-- Information supplied follows --

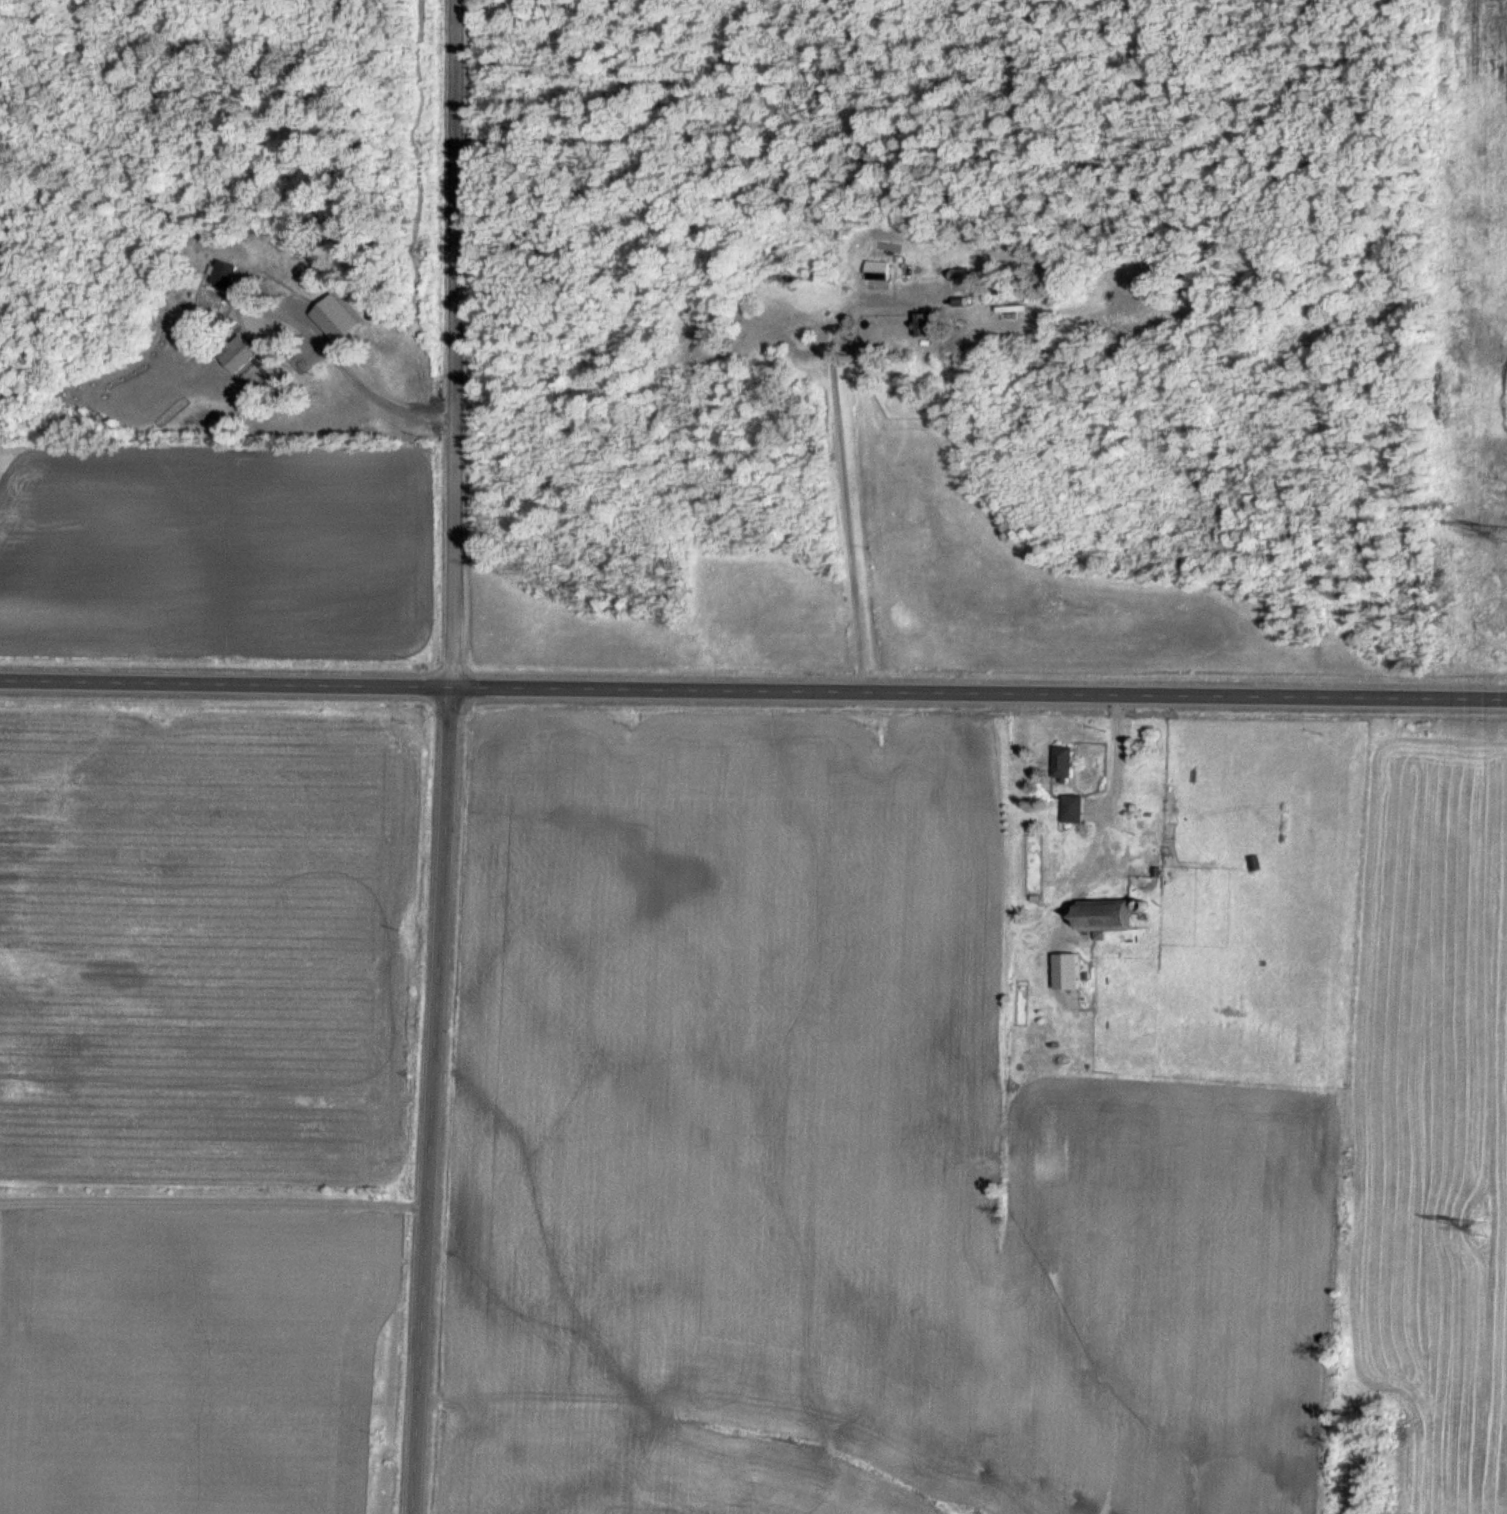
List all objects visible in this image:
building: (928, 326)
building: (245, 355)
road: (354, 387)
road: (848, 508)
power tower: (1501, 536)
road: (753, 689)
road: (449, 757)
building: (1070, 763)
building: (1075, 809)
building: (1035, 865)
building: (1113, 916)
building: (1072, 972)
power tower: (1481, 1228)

-- Information supplied concluded --

Go through the listing above and retype it exactly, skipping every picture.

List all objects visible in this image:
building: (928, 326)
building: (245, 355)
road: (354, 387)
road: (848, 508)
power tower: (1501, 536)
road: (753, 689)
road: (449, 757)
building: (1070, 763)
building: (1075, 809)
building: (1035, 865)
building: (1113, 916)
building: (1072, 972)
power tower: (1481, 1228)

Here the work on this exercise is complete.